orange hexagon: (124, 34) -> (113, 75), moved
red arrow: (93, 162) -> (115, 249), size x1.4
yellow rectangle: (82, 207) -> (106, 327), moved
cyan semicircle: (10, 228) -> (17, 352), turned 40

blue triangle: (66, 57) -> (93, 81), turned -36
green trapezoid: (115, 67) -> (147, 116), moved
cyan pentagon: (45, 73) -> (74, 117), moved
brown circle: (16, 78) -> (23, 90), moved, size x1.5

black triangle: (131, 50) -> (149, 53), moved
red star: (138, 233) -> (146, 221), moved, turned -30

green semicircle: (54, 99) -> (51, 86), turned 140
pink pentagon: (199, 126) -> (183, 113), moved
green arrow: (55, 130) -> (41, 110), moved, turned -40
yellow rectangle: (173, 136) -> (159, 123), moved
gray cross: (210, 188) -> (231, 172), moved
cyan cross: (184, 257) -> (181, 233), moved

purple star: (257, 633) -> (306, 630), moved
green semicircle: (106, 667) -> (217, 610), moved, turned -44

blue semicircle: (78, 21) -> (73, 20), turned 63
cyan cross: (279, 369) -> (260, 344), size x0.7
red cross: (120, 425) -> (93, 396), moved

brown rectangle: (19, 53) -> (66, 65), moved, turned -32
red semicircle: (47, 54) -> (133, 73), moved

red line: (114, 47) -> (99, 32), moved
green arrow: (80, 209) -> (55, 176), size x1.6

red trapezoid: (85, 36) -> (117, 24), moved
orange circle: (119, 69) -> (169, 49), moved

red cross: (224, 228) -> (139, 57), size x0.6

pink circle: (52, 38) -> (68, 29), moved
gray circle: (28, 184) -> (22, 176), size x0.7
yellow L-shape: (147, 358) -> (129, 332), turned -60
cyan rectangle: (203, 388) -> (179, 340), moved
----
* _Exercise requirements_: Go line by line through the data and copy any that contain "green".

* _Reply_:
green trapezoid: (115, 67) -> (147, 116), moved
green semicircle: (54, 99) -> (51, 86), turned 140
green arrow: (55, 130) -> (41, 110), moved, turned -40
green semicircle: (106, 667) -> (217, 610), moved, turned -44
green arrow: (80, 209) -> (55, 176), size x1.6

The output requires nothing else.